Your assignment -
Only the lines with "blue" in the entries below belong in the answer; please copy them.

Data in this exercise -
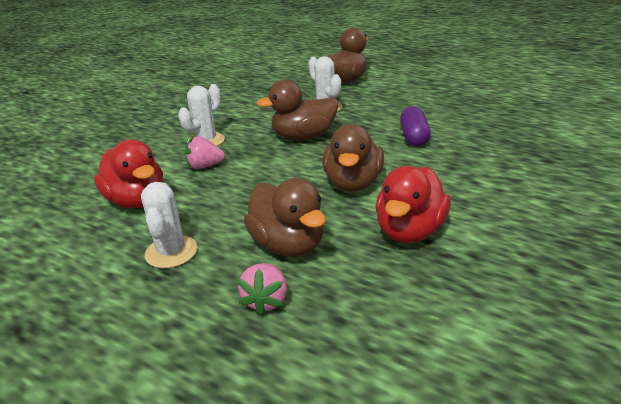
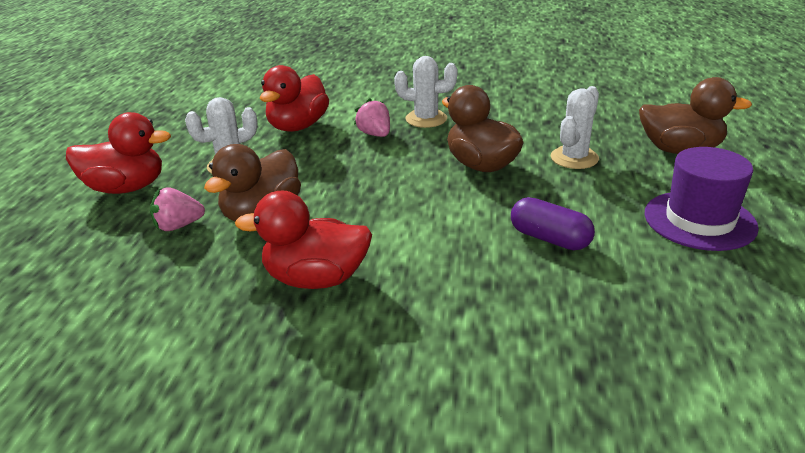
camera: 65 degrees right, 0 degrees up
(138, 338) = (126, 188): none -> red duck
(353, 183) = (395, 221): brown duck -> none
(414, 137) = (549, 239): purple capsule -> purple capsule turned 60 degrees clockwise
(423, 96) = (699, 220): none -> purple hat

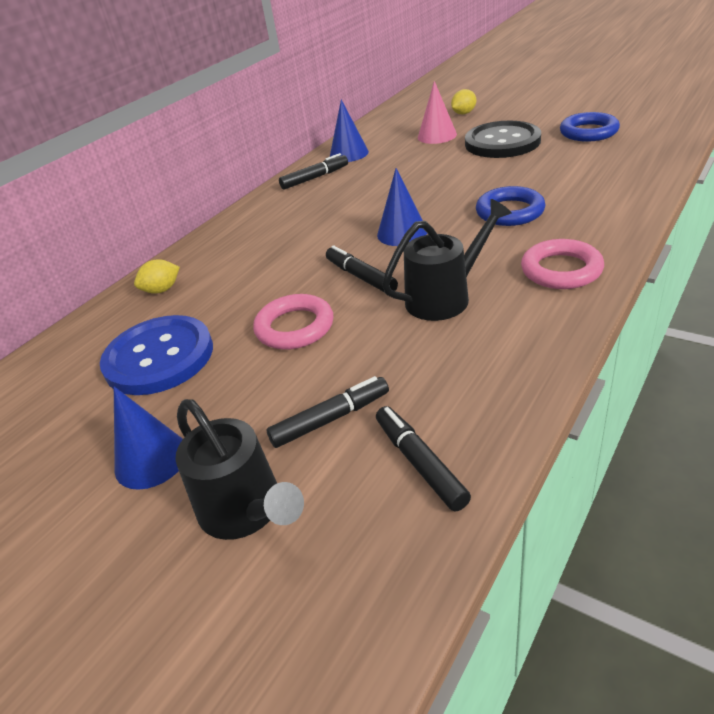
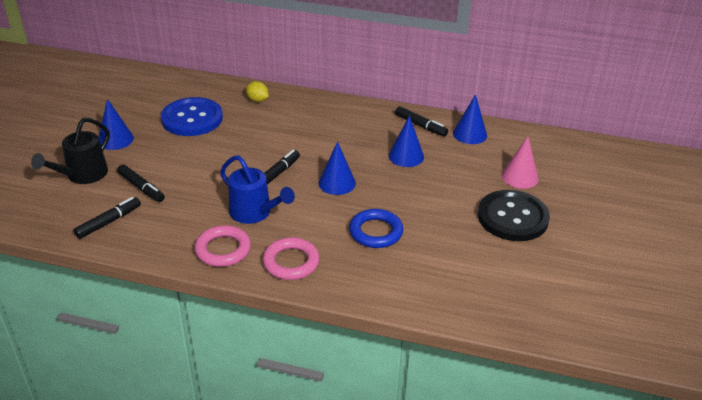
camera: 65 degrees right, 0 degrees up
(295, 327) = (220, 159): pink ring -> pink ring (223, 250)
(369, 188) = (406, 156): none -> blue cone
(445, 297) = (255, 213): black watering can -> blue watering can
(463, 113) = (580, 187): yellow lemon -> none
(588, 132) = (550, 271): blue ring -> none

Task answer -
(369, 188) = (406, 156): none -> blue cone
(445, 297) = (255, 213): black watering can -> blue watering can
(588, 132) = (550, 271): blue ring -> none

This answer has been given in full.